Collection entries:
- - - - -

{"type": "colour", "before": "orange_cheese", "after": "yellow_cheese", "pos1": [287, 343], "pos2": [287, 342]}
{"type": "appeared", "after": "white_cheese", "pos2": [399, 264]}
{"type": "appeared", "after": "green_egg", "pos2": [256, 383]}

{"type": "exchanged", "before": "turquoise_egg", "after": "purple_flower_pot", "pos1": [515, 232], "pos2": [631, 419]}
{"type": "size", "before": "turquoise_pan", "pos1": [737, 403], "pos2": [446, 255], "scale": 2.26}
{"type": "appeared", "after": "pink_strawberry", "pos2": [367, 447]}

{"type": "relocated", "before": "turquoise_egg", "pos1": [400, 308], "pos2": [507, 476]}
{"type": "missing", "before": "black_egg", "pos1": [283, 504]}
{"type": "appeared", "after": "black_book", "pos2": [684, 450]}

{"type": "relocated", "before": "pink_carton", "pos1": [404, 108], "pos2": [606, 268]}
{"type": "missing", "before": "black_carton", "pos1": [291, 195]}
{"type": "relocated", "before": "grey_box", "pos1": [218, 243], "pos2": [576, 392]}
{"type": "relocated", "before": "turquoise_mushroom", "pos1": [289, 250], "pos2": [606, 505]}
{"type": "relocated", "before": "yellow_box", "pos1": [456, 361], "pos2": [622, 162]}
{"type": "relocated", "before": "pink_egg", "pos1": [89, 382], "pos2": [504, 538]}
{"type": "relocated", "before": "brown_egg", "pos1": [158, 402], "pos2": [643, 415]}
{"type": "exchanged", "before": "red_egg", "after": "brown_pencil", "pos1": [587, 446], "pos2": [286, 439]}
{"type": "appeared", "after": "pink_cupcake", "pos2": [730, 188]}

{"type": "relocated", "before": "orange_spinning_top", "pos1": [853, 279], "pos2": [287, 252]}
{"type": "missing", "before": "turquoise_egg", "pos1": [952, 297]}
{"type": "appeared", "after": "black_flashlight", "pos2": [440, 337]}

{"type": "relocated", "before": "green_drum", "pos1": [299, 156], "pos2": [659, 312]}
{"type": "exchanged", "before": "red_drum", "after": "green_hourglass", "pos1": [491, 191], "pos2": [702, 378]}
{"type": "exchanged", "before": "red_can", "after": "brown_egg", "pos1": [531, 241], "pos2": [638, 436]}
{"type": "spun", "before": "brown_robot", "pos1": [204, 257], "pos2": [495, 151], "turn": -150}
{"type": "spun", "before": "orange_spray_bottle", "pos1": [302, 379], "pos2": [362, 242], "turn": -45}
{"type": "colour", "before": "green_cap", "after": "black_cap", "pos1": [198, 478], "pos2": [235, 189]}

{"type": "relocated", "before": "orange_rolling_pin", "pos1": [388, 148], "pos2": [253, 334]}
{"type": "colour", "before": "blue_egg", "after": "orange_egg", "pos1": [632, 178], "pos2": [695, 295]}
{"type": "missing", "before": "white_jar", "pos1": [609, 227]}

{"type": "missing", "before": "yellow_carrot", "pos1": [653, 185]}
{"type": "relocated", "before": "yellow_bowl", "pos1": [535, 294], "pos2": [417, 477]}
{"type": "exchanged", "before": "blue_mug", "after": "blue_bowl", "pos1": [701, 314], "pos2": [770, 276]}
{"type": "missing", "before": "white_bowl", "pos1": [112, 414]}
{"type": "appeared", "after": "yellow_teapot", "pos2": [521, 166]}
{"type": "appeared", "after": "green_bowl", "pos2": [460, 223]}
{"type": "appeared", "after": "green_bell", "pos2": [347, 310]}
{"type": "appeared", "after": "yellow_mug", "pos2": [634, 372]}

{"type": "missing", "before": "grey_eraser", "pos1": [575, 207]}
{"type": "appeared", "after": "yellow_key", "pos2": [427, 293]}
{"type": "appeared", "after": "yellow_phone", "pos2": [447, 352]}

- - - - -

Brief: Copy all of the data. Keep every word exactly as it is.

Output:
{"type": "colour", "before": "orange_cheese", "after": "yellow_cheese", "pos1": [287, 343], "pos2": [287, 342]}
{"type": "appeared", "after": "white_cheese", "pos2": [399, 264]}
{"type": "appeared", "after": "green_egg", "pos2": [256, 383]}

{"type": "exchanged", "before": "turquoise_egg", "after": "purple_flower_pot", "pos1": [515, 232], "pos2": [631, 419]}
{"type": "size", "before": "turquoise_pan", "pos1": [737, 403], "pos2": [446, 255], "scale": 2.26}
{"type": "appeared", "after": "pink_strawberry", "pos2": [367, 447]}

{"type": "relocated", "before": "turquoise_egg", "pos1": [400, 308], "pos2": [507, 476]}
{"type": "missing", "before": "black_egg", "pos1": [283, 504]}
{"type": "appeared", "after": "black_book", "pos2": [684, 450]}

{"type": "relocated", "before": "pink_carton", "pos1": [404, 108], "pos2": [606, 268]}
{"type": "missing", "before": "black_carton", "pos1": [291, 195]}
{"type": "relocated", "before": "grey_box", "pos1": [218, 243], "pos2": [576, 392]}
{"type": "relocated", "before": "turquoise_mushroom", "pos1": [289, 250], "pos2": [606, 505]}
{"type": "relocated", "before": "yellow_box", "pos1": [456, 361], "pos2": [622, 162]}
{"type": "relocated", "before": "pink_egg", "pos1": [89, 382], "pos2": [504, 538]}
{"type": "relocated", "before": "brown_egg", "pos1": [158, 402], "pos2": [643, 415]}
{"type": "exchanged", "before": "red_egg", "after": "brown_pencil", "pos1": [587, 446], "pos2": [286, 439]}
{"type": "appeared", "after": "pink_cupcake", "pos2": [730, 188]}

{"type": "relocated", "before": "orange_spinning_top", "pos1": [853, 279], "pos2": [287, 252]}
{"type": "missing", "before": "turquoise_egg", "pos1": [952, 297]}
{"type": "appeared", "after": "black_flashlight", "pos2": [440, 337]}

{"type": "relocated", "before": "green_drum", "pos1": [299, 156], "pos2": [659, 312]}
{"type": "exchanged", "before": "red_drum", "after": "green_hourglass", "pos1": [491, 191], "pos2": [702, 378]}
{"type": "exchanged", "before": "red_can", "after": "brown_egg", "pos1": [531, 241], "pos2": [638, 436]}
{"type": "spun", "before": "brown_robot", "pos1": [204, 257], "pos2": [495, 151], "turn": -150}
{"type": "spun", "before": "orange_spray_bottle", "pos1": [302, 379], "pos2": [362, 242], "turn": -45}
{"type": "colour", "before": "green_cap", "after": "black_cap", "pos1": [198, 478], "pos2": [235, 189]}

{"type": "relocated", "before": "orange_rolling_pin", "pos1": [388, 148], "pos2": [253, 334]}
{"type": "colour", "before": "blue_egg", "after": "orange_egg", "pos1": [632, 178], "pos2": [695, 295]}
{"type": "missing", "before": "white_jar", "pos1": [609, 227]}

{"type": "missing", "before": "yellow_carrot", "pos1": [653, 185]}
{"type": "relocated", "before": "yellow_bowl", "pos1": [535, 294], "pos2": [417, 477]}
{"type": "exchanged", "before": "blue_mug", "after": "blue_bowl", "pos1": [701, 314], "pos2": [770, 276]}
{"type": "missing", "before": "white_bowl", "pos1": [112, 414]}
{"type": "appeared", "after": "yellow_teapot", "pos2": [521, 166]}
{"type": "appeared", "after": "green_bowl", "pos2": [460, 223]}
{"type": "appeared", "after": "green_bell", "pos2": [347, 310]}
{"type": "appeared", "after": "yellow_mug", "pos2": [634, 372]}

{"type": "missing", "before": "grey_eraser", "pos1": [575, 207]}
{"type": "appeared", "after": "yellow_key", "pos2": [427, 293]}
{"type": "appeared", "after": "yellow_phone", "pos2": [447, 352]}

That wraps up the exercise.